Please transcribe the data below in full, word for word, without the images.

===== SOURCE MATERIAL

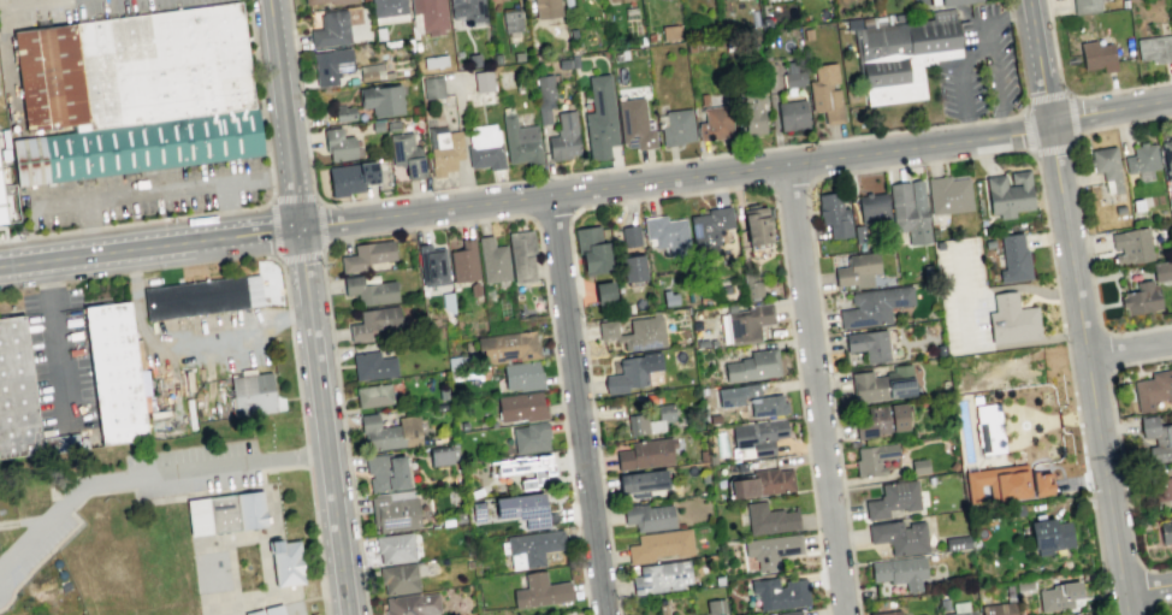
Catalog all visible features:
building: (312, 1)
building: (339, 1)
building: (953, 2)
parking lot: (136, 6)
building: (1085, 6)
building: (387, 7)
building: (546, 8)
building: (468, 11)
building: (430, 15)
building: (511, 20)
building: (330, 30)
road: (7, 45)
building: (1155, 48)
building: (902, 54)
building: (1096, 55)
road: (975, 56)
road: (995, 58)
building: (434, 61)
road: (1041, 62)
building: (330, 64)
building: (170, 65)
parking lot: (981, 67)
building: (792, 75)
building: (47, 77)
building: (482, 81)
building: (432, 87)
building: (825, 92)
road: (1069, 93)
road: (1072, 94)
building: (544, 97)
building: (381, 99)
road: (965, 105)
building: (752, 106)
road: (288, 113)
building: (343, 113)
building: (791, 114)
road: (1111, 114)
building: (599, 118)
building: (714, 122)
building: (634, 123)
building: (676, 127)
building: (563, 136)
building: (520, 140)
building: (338, 145)
building: (484, 146)
building: (2, 147)
building: (138, 149)
building: (443, 150)
road: (1031, 150)
building: (405, 153)
building: (1167, 157)
building: (1141, 158)
road: (935, 160)
road: (802, 161)
road: (627, 168)
building: (1107, 168)
building: (351, 176)
road: (787, 185)
road: (166, 187)
road: (681, 193)
building: (1008, 193)
building: (947, 194)
road: (294, 198)
parking lot: (148, 199)
building: (9, 203)
building: (1136, 204)
building: (872, 207)
road: (228, 208)
building: (1118, 208)
building: (1, 210)
building: (909, 210)
road: (237, 211)
road: (429, 212)
building: (834, 215)
road: (552, 216)
road: (1081, 219)
building: (1, 222)
road: (320, 222)
road: (442, 225)
building: (756, 225)
building: (708, 229)
road: (275, 230)
building: (858, 233)
building: (668, 234)
building: (630, 235)
road: (151, 246)
building: (1130, 246)
building: (591, 250)
building: (521, 255)
building: (368, 256)
road: (301, 257)
building: (1013, 259)
building: (492, 260)
building: (463, 261)
building: (432, 265)
building: (632, 267)
building: (857, 270)
building: (1162, 270)
building: (751, 285)
building: (474, 289)
building: (369, 290)
building: (603, 292)
building: (203, 297)
building: (1141, 298)
parking lot: (967, 299)
building: (873, 306)
building: (1171, 306)
building: (1012, 320)
building: (373, 322)
building: (747, 322)
building: (635, 332)
road: (293, 342)
building: (868, 344)
road: (58, 346)
building: (507, 346)
road: (1129, 351)
road: (1086, 359)
parking lot: (58, 362)
building: (372, 365)
building: (753, 365)
street lamp: (1110, 371)
building: (632, 372)
building: (114, 374)
building: (522, 375)
building: (882, 384)
building: (750, 389)
road: (817, 389)
building: (1152, 389)
building: (712, 391)
building: (15, 393)
building: (373, 395)
building: (253, 396)
road: (581, 405)
building: (767, 405)
building: (521, 406)
building: (664, 414)
building: (713, 418)
building: (881, 420)
road: (329, 421)
building: (463, 425)
building: (988, 428)
building: (388, 432)
building: (530, 437)
building: (756, 437)
building: (1157, 438)
building: (645, 453)
building: (440, 455)
road: (309, 456)
building: (873, 458)
building: (919, 465)
building: (740, 466)
building: (525, 468)
building: (385, 472)
road: (149, 474)
building: (641, 481)
building: (997, 482)
building: (762, 483)
building: (1040, 483)
building: (1161, 491)
building: (892, 498)
building: (523, 509)
building: (477, 511)
building: (393, 512)
building: (226, 514)
parking lot: (58, 516)
building: (648, 516)
building: (458, 517)
road: (26, 518)
building: (768, 518)
building: (446, 521)
building: (1165, 530)
building: (1049, 535)
building: (899, 536)
road: (319, 542)
building: (956, 542)
building: (659, 545)
building: (394, 547)
building: (531, 547)
building: (771, 550)
building: (443, 560)
building: (286, 565)
building: (900, 571)
building: (660, 577)
building: (398, 578)
building: (1023, 584)
road: (1147, 588)
building: (539, 591)
building: (1009, 591)
building: (779, 592)
building: (1058, 595)
building: (411, 604)
road: (1125, 604)
building: (715, 605)
building: (943, 606)
building: (662, 608)
building: (997, 609)
building: (268, 612)
building: (789, 612)
building: (886, 612)
building: (961, 613)
building: (920, 614)
building: (923, 614)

==========

SOLUTION FOR THIS EXERCISE
Catalog all visible features:
building: (312, 1)
building: (339, 1)
building: (953, 2)
parking lot: (136, 6)
building: (1085, 6)
building: (387, 7)
building: (546, 8)
building: (468, 11)
building: (430, 15)
building: (511, 20)
building: (330, 30)
road: (7, 45)
building: (1155, 48)
building: (902, 54)
building: (1096, 55)
road: (975, 56)
road: (995, 58)
building: (434, 61)
road: (1041, 62)
building: (330, 64)
building: (170, 65)
parking lot: (981, 67)
building: (792, 75)
building: (47, 77)
building: (482, 81)
building: (432, 87)
building: (825, 92)
road: (1069, 93)
road: (1072, 94)
building: (544, 97)
building: (381, 99)
road: (965, 105)
building: (752, 106)
road: (288, 113)
building: (343, 113)
building: (791, 114)
road: (1111, 114)
building: (599, 118)
building: (714, 122)
building: (634, 123)
building: (676, 127)
building: (563, 136)
building: (520, 140)
building: (338, 145)
building: (484, 146)
building: (2, 147)
building: (138, 149)
building: (443, 150)
road: (1031, 150)
building: (405, 153)
building: (1167, 157)
building: (1141, 158)
road: (935, 160)
road: (802, 161)
road: (627, 168)
building: (1107, 168)
building: (351, 176)
road: (787, 185)
road: (166, 187)
road: (681, 193)
building: (1008, 193)
building: (947, 194)
road: (294, 198)
parking lot: (148, 199)
building: (9, 203)
building: (1136, 204)
building: (872, 207)
road: (228, 208)
building: (1118, 208)
building: (1, 210)
building: (909, 210)
road: (237, 211)
road: (429, 212)
building: (834, 215)
road: (552, 216)
road: (1081, 219)
building: (1, 222)
road: (320, 222)
road: (442, 225)
building: (756, 225)
building: (708, 229)
road: (275, 230)
building: (858, 233)
building: (668, 234)
building: (630, 235)
road: (151, 246)
building: (1130, 246)
building: (591, 250)
building: (521, 255)
building: (368, 256)
road: (301, 257)
building: (1013, 259)
building: (492, 260)
building: (463, 261)
building: (432, 265)
building: (632, 267)
building: (857, 270)
building: (1162, 270)
building: (751, 285)
building: (474, 289)
building: (369, 290)
building: (603, 292)
building: (203, 297)
building: (1141, 298)
parking lot: (967, 299)
building: (873, 306)
building: (1171, 306)
building: (1012, 320)
building: (373, 322)
building: (747, 322)
building: (635, 332)
road: (293, 342)
building: (868, 344)
road: (58, 346)
building: (507, 346)
road: (1129, 351)
road: (1086, 359)
parking lot: (58, 362)
building: (372, 365)
building: (753, 365)
street lamp: (1110, 371)
building: (632, 372)
building: (114, 374)
building: (522, 375)
building: (882, 384)
building: (750, 389)
road: (817, 389)
building: (1152, 389)
building: (712, 391)
building: (15, 393)
building: (373, 395)
building: (253, 396)
road: (581, 405)
building: (767, 405)
building: (521, 406)
building: (664, 414)
building: (713, 418)
building: (881, 420)
road: (329, 421)
building: (463, 425)
building: (988, 428)
building: (388, 432)
building: (530, 437)
building: (756, 437)
building: (1157, 438)
building: (645, 453)
building: (440, 455)
road: (309, 456)
building: (873, 458)
building: (919, 465)
building: (740, 466)
building: (525, 468)
building: (385, 472)
road: (149, 474)
building: (641, 481)
building: (997, 482)
building: (762, 483)
building: (1040, 483)
building: (1161, 491)
building: (892, 498)
building: (523, 509)
building: (477, 511)
building: (393, 512)
building: (226, 514)
parking lot: (58, 516)
building: (648, 516)
building: (458, 517)
road: (26, 518)
building: (768, 518)
building: (446, 521)
building: (1165, 530)
building: (1049, 535)
building: (899, 536)
road: (319, 542)
building: (956, 542)
building: (659, 545)
building: (394, 547)
building: (531, 547)
building: (771, 550)
building: (443, 560)
building: (286, 565)
building: (900, 571)
building: (660, 577)
building: (398, 578)
building: (1023, 584)
road: (1147, 588)
building: (539, 591)
building: (1009, 591)
building: (779, 592)
building: (1058, 595)
building: (411, 604)
road: (1125, 604)
building: (715, 605)
building: (943, 606)
building: (662, 608)
building: (997, 609)
building: (268, 612)
building: (789, 612)
building: (886, 612)
building: (961, 613)
building: (920, 614)
building: (923, 614)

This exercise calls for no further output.